• WHAT THE EXERCISE ASKS
The required output is the exact run of lines below that opens at the line with "orange brick L8" and closes at the line with "yellow plate A9".

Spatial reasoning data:
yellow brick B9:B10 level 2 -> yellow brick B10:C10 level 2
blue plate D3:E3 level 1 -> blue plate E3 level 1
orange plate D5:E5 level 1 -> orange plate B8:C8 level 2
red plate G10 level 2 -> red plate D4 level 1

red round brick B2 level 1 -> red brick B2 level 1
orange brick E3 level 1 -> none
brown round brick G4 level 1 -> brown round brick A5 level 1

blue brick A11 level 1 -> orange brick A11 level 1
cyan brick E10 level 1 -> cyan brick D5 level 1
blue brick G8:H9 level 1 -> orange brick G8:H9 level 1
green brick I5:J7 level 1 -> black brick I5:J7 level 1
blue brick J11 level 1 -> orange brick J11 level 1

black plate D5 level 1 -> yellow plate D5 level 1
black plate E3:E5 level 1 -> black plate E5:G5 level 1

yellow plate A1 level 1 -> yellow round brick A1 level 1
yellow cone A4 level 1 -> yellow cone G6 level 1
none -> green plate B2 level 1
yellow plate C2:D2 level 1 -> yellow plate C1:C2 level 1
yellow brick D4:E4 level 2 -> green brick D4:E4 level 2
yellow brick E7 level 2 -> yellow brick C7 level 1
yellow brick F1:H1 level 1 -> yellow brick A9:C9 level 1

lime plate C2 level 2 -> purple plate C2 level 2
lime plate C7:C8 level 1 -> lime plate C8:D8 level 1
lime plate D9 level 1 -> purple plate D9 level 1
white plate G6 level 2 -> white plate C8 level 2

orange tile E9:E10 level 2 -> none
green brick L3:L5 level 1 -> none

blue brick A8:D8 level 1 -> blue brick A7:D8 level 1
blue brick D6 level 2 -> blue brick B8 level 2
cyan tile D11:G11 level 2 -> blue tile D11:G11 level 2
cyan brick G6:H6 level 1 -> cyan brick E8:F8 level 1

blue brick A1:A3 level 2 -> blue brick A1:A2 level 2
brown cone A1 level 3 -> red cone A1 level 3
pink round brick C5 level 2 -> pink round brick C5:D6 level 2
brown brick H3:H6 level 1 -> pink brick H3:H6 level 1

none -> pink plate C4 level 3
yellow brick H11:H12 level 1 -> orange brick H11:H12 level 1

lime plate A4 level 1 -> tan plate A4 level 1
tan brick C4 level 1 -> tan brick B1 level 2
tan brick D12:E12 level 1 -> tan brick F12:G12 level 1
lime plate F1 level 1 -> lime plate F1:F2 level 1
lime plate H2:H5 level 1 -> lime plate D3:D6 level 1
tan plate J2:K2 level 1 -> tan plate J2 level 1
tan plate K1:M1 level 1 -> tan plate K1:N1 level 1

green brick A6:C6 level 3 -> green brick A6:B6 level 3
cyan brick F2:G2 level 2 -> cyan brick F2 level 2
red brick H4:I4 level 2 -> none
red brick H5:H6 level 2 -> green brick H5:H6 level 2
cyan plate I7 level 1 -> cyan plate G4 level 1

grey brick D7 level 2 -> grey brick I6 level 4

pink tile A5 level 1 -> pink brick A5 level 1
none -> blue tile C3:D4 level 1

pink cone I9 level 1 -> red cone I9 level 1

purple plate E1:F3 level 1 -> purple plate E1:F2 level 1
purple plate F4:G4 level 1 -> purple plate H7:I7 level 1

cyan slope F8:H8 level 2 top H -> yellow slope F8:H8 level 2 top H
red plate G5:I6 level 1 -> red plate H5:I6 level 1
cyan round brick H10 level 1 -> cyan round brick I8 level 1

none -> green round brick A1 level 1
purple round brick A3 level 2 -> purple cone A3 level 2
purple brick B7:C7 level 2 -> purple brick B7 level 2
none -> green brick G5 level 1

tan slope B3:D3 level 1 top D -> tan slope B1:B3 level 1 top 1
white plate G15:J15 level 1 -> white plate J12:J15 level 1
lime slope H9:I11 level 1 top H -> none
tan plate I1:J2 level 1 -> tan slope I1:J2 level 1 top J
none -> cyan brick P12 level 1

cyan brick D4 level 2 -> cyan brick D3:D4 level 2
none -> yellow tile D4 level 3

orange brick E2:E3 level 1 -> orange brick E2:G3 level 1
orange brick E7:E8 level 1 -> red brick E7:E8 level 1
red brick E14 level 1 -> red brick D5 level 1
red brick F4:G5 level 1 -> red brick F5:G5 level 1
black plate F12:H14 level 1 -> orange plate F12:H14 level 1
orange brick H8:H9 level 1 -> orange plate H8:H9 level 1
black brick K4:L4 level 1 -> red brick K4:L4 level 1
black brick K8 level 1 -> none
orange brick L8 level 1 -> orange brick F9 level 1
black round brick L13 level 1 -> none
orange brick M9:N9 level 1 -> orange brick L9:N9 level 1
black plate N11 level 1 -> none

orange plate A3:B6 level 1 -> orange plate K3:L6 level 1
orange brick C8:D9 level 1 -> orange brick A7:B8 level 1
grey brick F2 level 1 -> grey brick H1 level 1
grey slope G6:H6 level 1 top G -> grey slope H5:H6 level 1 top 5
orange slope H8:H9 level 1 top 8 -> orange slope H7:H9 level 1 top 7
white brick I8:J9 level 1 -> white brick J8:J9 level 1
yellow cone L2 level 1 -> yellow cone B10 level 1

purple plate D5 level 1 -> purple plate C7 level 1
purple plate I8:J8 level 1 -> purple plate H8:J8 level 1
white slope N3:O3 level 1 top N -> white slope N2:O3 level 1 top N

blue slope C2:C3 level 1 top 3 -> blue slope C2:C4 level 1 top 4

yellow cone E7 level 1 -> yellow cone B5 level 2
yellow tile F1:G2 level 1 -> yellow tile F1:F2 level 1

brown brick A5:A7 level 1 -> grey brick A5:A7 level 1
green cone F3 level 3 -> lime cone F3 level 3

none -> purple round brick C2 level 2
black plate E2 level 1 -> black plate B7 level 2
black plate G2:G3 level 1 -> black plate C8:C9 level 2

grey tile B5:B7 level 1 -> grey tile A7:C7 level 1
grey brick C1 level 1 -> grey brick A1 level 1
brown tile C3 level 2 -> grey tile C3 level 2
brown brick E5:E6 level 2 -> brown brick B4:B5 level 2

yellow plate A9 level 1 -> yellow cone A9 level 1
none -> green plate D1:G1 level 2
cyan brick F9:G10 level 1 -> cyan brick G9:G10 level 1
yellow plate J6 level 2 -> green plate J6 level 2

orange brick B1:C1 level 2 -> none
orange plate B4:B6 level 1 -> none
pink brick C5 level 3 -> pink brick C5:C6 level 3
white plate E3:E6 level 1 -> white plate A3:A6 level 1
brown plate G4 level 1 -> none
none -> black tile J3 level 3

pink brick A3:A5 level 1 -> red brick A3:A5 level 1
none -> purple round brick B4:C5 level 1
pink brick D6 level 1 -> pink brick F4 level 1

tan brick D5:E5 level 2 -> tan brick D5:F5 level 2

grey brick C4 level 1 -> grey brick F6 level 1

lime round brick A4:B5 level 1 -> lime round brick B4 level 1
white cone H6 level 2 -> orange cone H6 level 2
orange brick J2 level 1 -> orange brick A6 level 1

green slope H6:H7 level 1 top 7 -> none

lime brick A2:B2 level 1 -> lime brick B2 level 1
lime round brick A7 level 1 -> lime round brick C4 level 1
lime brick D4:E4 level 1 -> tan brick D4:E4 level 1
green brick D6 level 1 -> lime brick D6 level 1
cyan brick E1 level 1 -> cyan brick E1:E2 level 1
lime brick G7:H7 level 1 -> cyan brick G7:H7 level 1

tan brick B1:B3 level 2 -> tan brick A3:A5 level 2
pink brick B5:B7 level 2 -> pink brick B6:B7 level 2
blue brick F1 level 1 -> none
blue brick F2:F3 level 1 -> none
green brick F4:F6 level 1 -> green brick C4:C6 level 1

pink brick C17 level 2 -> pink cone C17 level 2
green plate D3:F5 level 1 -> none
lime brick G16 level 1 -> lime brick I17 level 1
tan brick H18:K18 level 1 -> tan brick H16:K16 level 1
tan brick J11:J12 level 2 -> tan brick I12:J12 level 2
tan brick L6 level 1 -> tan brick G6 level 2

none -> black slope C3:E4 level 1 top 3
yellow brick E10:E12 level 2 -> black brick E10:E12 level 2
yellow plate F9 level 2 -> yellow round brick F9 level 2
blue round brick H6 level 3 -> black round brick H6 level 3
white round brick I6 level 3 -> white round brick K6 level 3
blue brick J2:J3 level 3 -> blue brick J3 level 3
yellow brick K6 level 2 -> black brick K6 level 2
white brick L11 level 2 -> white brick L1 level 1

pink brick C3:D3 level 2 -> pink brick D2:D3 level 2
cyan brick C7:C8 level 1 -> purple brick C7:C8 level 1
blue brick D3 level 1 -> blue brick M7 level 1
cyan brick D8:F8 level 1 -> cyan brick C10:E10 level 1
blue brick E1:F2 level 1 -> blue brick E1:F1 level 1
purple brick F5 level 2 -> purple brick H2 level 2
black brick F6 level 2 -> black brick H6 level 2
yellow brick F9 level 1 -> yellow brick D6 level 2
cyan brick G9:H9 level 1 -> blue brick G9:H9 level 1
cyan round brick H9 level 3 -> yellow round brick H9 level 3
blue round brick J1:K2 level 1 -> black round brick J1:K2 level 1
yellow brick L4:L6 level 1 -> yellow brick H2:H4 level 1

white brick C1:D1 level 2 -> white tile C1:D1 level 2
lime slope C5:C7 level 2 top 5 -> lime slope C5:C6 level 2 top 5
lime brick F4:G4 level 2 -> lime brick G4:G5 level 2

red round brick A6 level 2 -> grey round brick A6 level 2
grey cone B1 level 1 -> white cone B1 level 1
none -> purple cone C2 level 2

• OUTPUT OF THE TASK
orange brick L8 level 1 -> orange brick F9 level 1
black round brick L13 level 1 -> none
orange brick M9:N9 level 1 -> orange brick L9:N9 level 1
black plate N11 level 1 -> none

orange plate A3:B6 level 1 -> orange plate K3:L6 level 1
orange brick C8:D9 level 1 -> orange brick A7:B8 level 1
grey brick F2 level 1 -> grey brick H1 level 1
grey slope G6:H6 level 1 top G -> grey slope H5:H6 level 1 top 5
orange slope H8:H9 level 1 top 8 -> orange slope H7:H9 level 1 top 7
white brick I8:J9 level 1 -> white brick J8:J9 level 1
yellow cone L2 level 1 -> yellow cone B10 level 1

purple plate D5 level 1 -> purple plate C7 level 1
purple plate I8:J8 level 1 -> purple plate H8:J8 level 1
white slope N3:O3 level 1 top N -> white slope N2:O3 level 1 top N

blue slope C2:C3 level 1 top 3 -> blue slope C2:C4 level 1 top 4

yellow cone E7 level 1 -> yellow cone B5 level 2
yellow tile F1:G2 level 1 -> yellow tile F1:F2 level 1

brown brick A5:A7 level 1 -> grey brick A5:A7 level 1
green cone F3 level 3 -> lime cone F3 level 3

none -> purple round brick C2 level 2
black plate E2 level 1 -> black plate B7 level 2
black plate G2:G3 level 1 -> black plate C8:C9 level 2

grey tile B5:B7 level 1 -> grey tile A7:C7 level 1
grey brick C1 level 1 -> grey brick A1 level 1
brown tile C3 level 2 -> grey tile C3 level 2
brown brick E5:E6 level 2 -> brown brick B4:B5 level 2

yellow plate A9 level 1 -> yellow cone A9 level 1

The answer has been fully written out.